(Records from a collection)

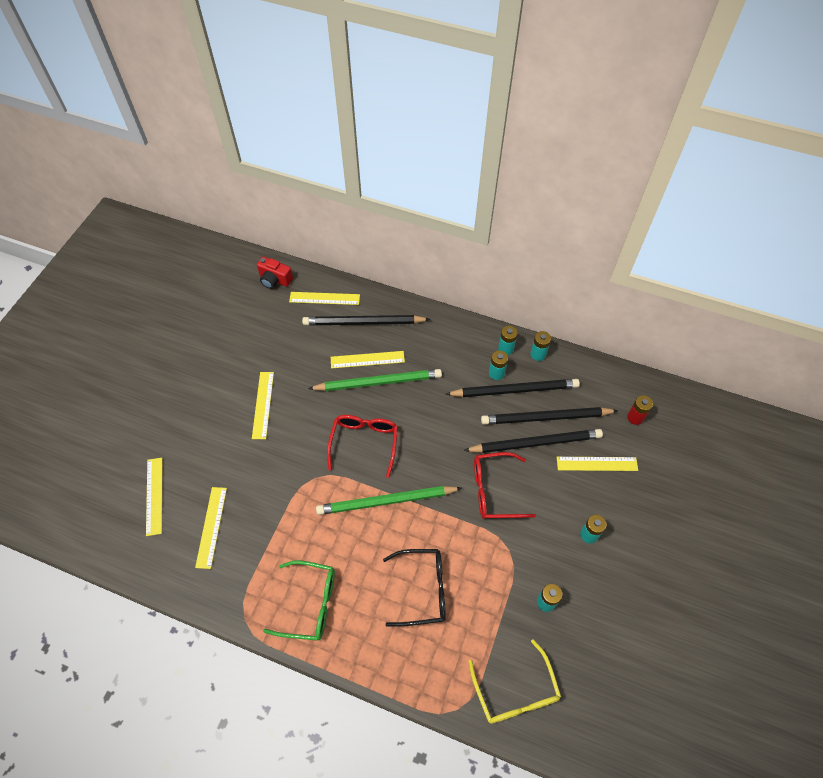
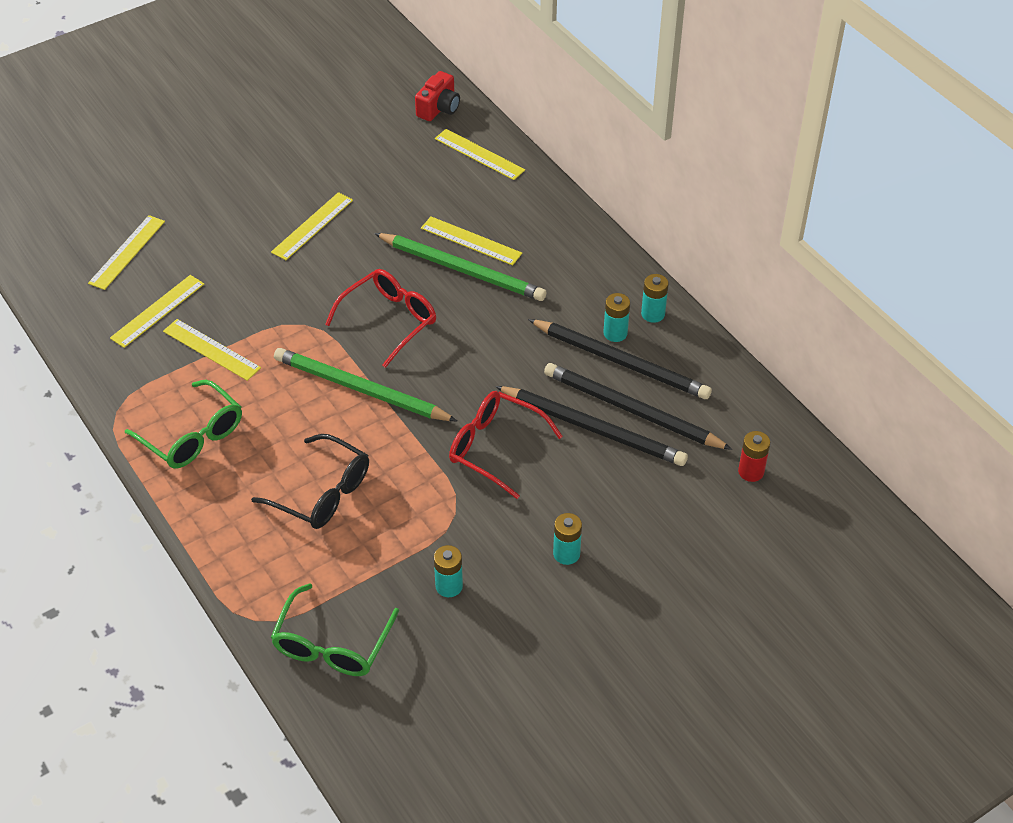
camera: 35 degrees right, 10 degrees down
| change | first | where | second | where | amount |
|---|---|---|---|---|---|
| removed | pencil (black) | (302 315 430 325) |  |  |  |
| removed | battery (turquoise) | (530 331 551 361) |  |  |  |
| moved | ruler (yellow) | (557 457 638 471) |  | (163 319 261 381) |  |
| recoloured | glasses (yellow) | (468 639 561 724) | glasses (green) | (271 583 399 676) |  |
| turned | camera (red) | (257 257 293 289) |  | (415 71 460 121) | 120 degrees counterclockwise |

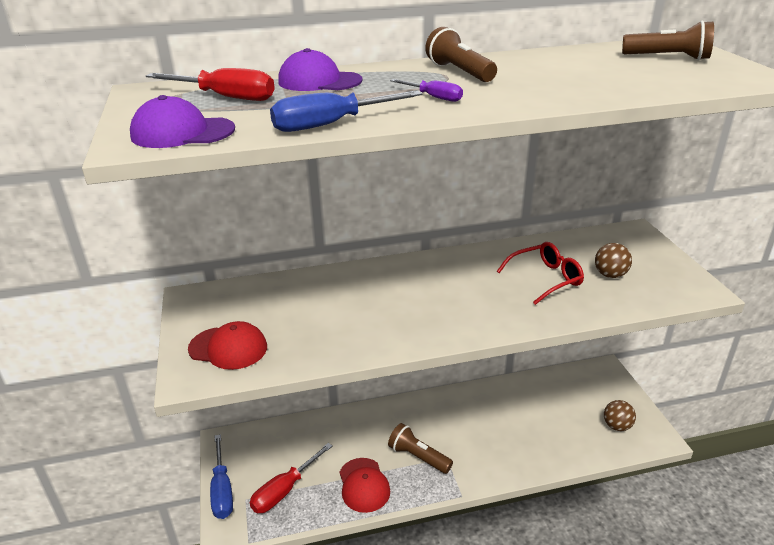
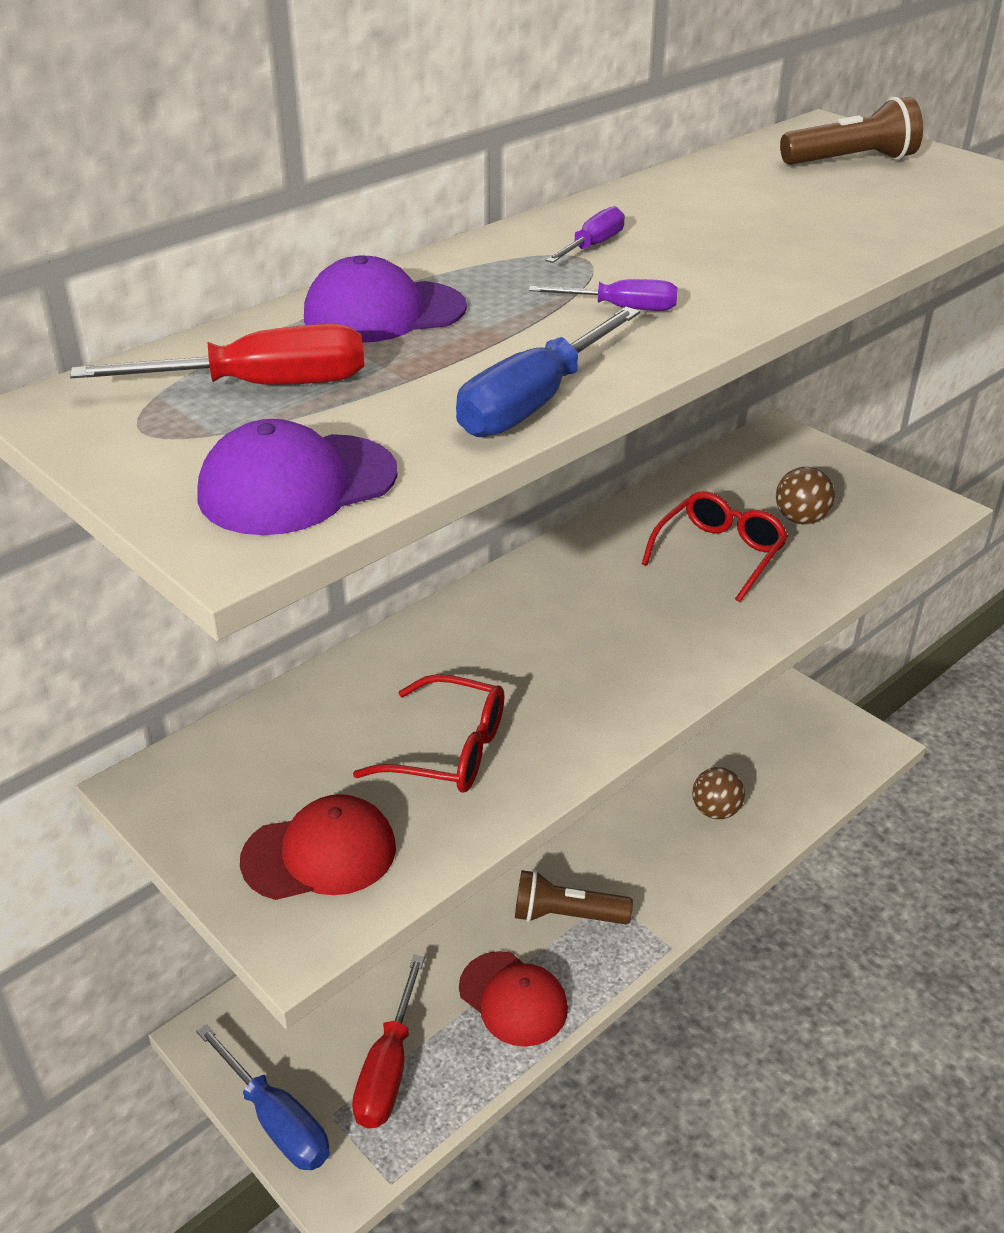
camera: 30 degrees left, 5 degrees up
| change | first | where | second | where | amount |
|---|---|---|---|---|---|
| added |  |  | glasses (red) | (353 674 504 793) |  |
| moved | ball (brown) | (604 400 636 431) |  | (692 767 745 819) |  |
| replaced | flashlight (brown) | (425 27 497 82) | screwdriver (purple) | (545 206 625 263) |  |

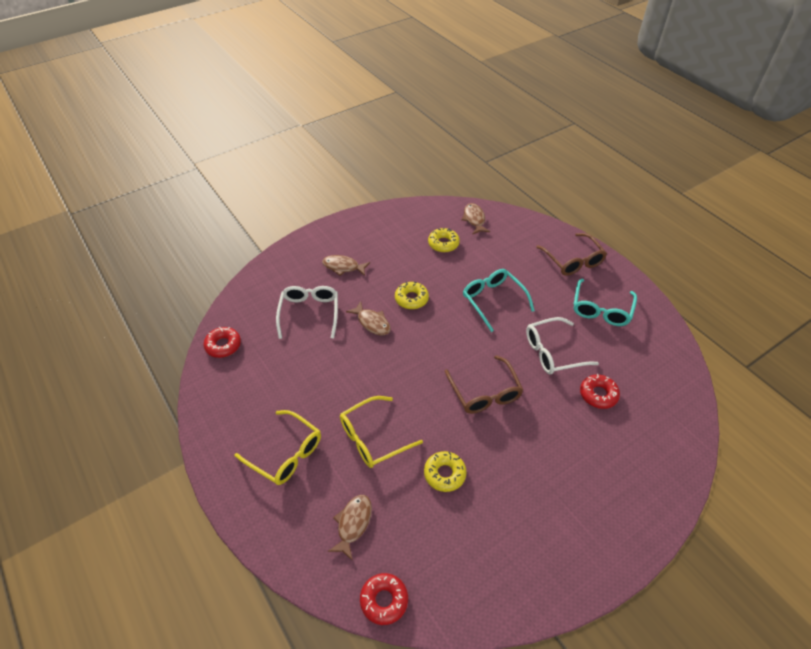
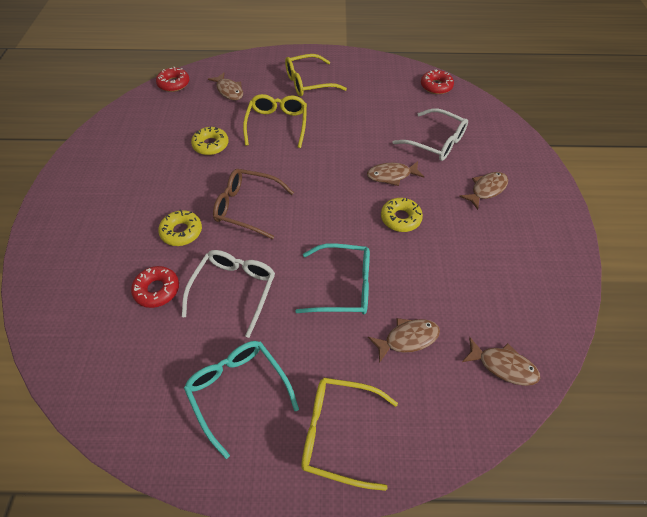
camera: 125 degrees right, 5 degrees up
| change | first | where | second | where | amount |
|---|---|---|---|---|---|
| added |  |  | fish (brown) | (368 318 440 363) |  |
| moved | donut (yellow) | (428 228 460 252) |  | (158 210 202 246) |  |
| recoloured | glasses (brown) | (536 233 607 276) | glasses (yellow) | (301 378 398 491) |  |

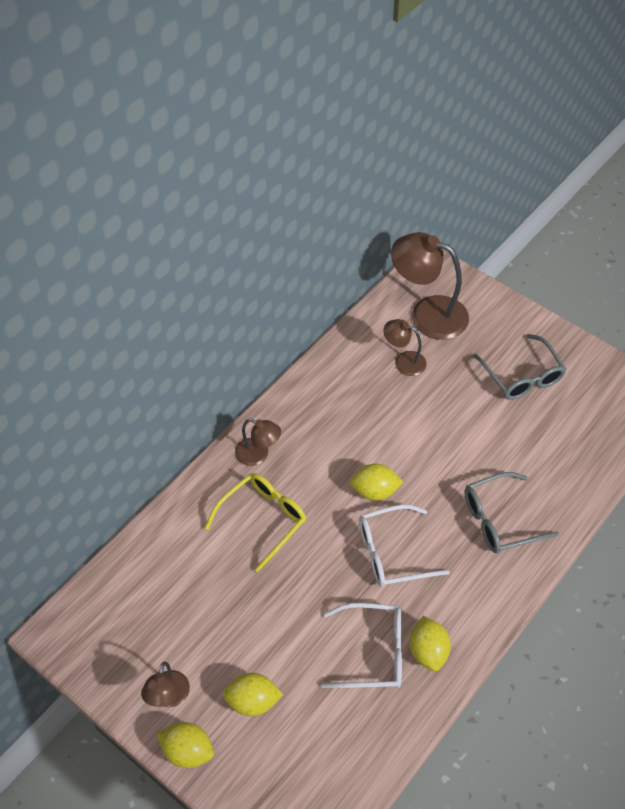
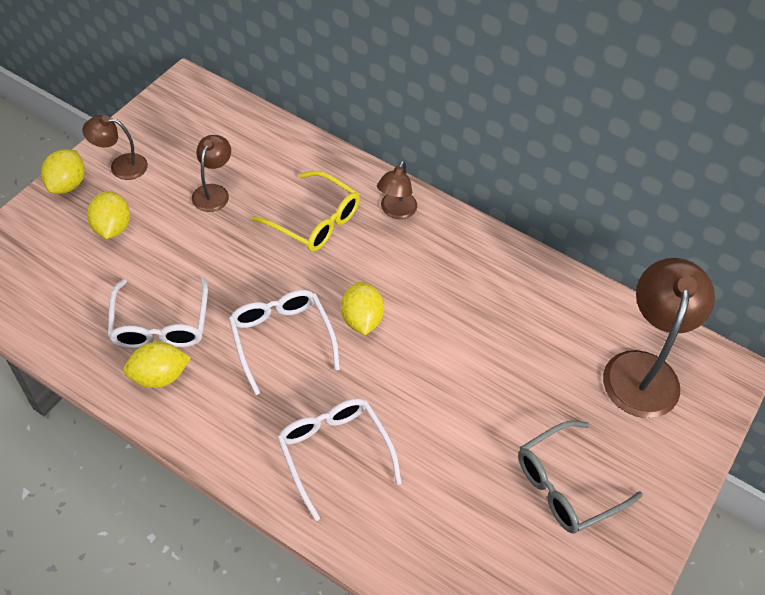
camera: 80 degrees right, 0 degrees up
| change | first | where | second | where | amount |
|---|---|---|---|---|---|
| moved | lamp (brown) | (384 319 427 376) |  | (192 135 231 212) |  |
| recoloured | glasses (grey) | (464 472 559 553) | glasses (white) | (277 398 402 521) |  |

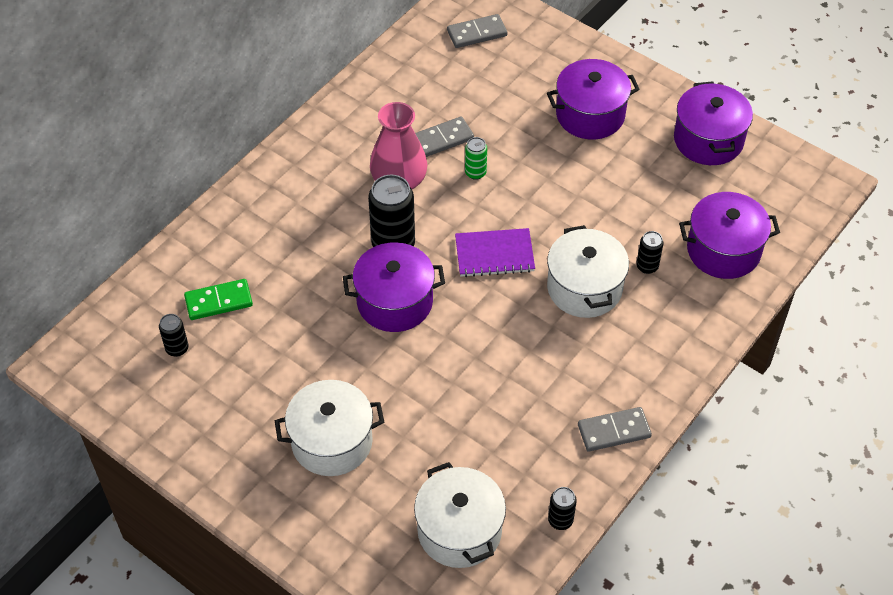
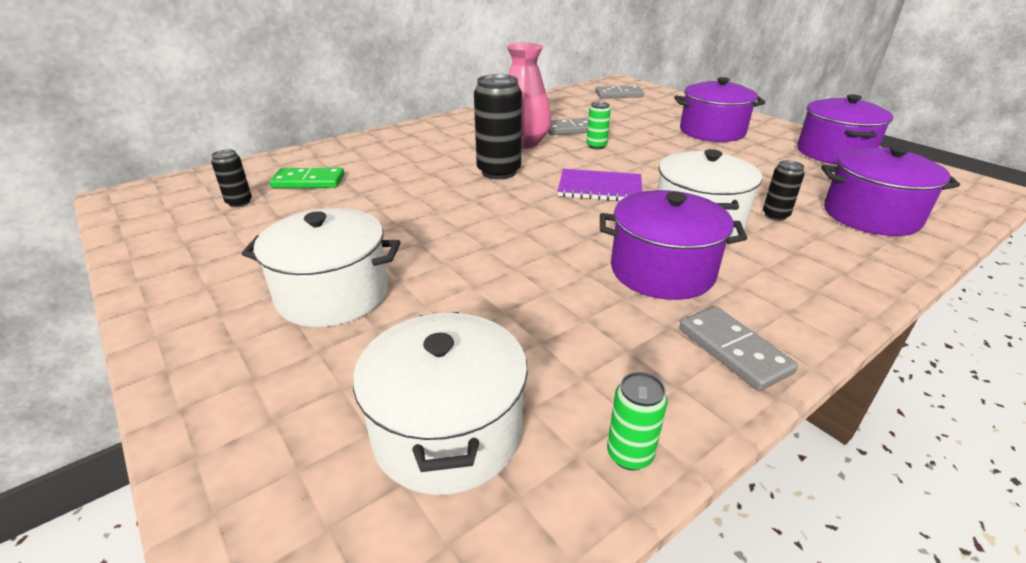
camera: 15 degrees right, 20 degrees down
| change | first | where | second | where | amount |
|---|---|---|---|---|---|
| moved | pot (purple) | (343 242 445 332) |  | (600 190 747 300) |  |
| recoloured | can (black) | (548 487 577 530) | can (green) | (607 372 668 470) |  |
| turned | domino (grey) | (578 407 652 452) |  | (680 306 798 391) | 60 degrees clockwise |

Goal of the exercise:
The images are to be left out while the entries are written out exactly.

Problem solution:
camera: 35 degrees right, 10 degrees down
| change | first | where | second | where | amount |
|---|---|---|---|---|---|
| removed | pencil (black) | (302 315 430 325) |  |  |  |
| removed | battery (turquoise) | (530 331 551 361) |  |  |  |
| moved | ruler (yellow) | (557 457 638 471) |  | (163 319 261 381) |  |
| recoloured | glasses (yellow) | (468 639 561 724) | glasses (green) | (271 583 399 676) |  |
| turned | camera (red) | (257 257 293 289) |  | (415 71 460 121) | 120 degrees counterclockwise |

camera: 30 degrees left, 5 degrees up
| change | first | where | second | where | amount |
|---|---|---|---|---|---|
| added |  |  | glasses (red) | (353 674 504 793) |  |
| moved | ball (brown) | (604 400 636 431) |  | (692 767 745 819) |  |
| replaced | flashlight (brown) | (425 27 497 82) | screwdriver (purple) | (545 206 625 263) |  |

camera: 125 degrees right, 5 degrees up
| change | first | where | second | where | amount |
|---|---|---|---|---|---|
| added |  |  | fish (brown) | (368 318 440 363) |  |
| moved | donut (yellow) | (428 228 460 252) |  | (158 210 202 246) |  |
| recoloured | glasses (brown) | (536 233 607 276) | glasses (yellow) | (301 378 398 491) |  |

camera: 80 degrees right, 0 degrees up
| change | first | where | second | where | amount |
|---|---|---|---|---|---|
| moved | lamp (brown) | (384 319 427 376) |  | (192 135 231 212) |  |
| recoloured | glasses (grey) | (464 472 559 553) | glasses (white) | (277 398 402 521) |  |

camera: 15 degrees right, 20 degrees down
| change | first | where | second | where | amount |
|---|---|---|---|---|---|
| moved | pot (purple) | (343 242 445 332) |  | (600 190 747 300) |  |
| recoloured | can (black) | (548 487 577 530) | can (green) | (607 372 668 470) |  |
| turned | domino (grey) | (578 407 652 452) |  | (680 306 798 391) | 60 degrees clockwise |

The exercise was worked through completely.